--- Material provided ---
·····

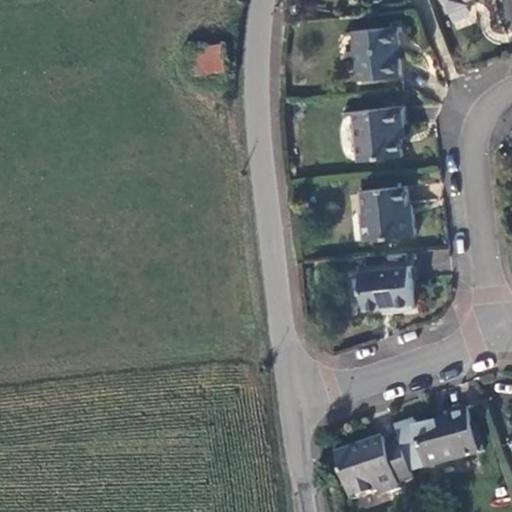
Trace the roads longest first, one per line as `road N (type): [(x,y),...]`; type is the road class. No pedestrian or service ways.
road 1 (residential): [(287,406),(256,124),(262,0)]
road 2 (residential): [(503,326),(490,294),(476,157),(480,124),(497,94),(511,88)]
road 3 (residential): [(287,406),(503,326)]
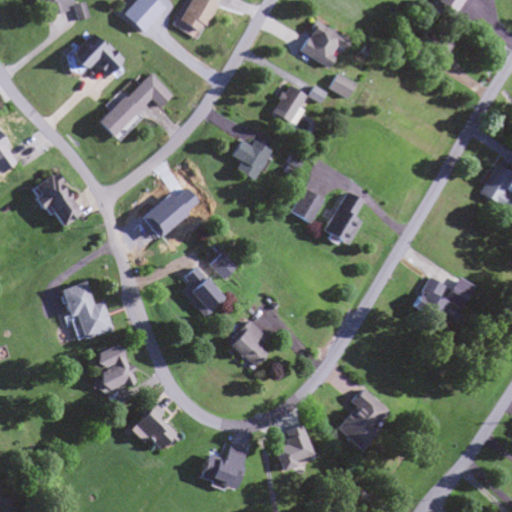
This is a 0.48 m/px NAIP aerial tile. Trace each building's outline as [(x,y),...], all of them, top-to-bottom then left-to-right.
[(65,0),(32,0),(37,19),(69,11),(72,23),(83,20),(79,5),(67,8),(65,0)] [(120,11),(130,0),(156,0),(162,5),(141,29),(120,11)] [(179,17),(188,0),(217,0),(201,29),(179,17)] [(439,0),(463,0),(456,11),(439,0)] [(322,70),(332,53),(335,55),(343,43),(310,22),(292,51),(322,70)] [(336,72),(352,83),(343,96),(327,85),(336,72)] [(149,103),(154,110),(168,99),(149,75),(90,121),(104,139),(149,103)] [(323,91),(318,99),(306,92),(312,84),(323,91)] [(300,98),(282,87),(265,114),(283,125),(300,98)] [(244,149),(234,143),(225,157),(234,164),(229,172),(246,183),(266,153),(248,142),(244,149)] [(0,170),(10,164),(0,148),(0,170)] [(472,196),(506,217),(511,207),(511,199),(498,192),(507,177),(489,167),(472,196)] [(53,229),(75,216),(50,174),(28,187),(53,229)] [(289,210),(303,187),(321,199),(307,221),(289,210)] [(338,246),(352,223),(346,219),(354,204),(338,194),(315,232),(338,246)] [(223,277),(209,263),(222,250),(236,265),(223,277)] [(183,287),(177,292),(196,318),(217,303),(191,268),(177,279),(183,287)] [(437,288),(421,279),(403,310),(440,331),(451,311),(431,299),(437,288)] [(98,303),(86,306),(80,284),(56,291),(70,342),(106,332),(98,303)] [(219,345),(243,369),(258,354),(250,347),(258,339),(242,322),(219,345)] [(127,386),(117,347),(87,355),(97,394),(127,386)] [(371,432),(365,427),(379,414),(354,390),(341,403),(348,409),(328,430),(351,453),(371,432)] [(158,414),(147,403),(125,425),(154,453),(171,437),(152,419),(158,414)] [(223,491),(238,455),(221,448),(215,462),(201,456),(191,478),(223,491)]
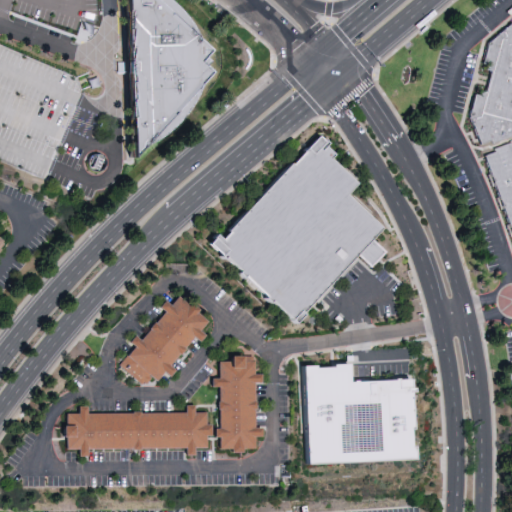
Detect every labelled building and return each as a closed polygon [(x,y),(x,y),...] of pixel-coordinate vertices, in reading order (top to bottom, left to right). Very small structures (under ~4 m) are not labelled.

·····

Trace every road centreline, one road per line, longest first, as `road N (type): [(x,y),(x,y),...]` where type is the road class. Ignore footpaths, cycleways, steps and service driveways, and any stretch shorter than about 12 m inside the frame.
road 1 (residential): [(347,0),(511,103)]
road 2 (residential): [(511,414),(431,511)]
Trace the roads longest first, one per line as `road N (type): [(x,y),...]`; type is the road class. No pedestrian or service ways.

·····

--- Task instructions ---
Please count the lines in the data above that contain the string "building", treating uppercase and lowercase as different, and reply with the number alone.

--- Solution to the exercise ---
2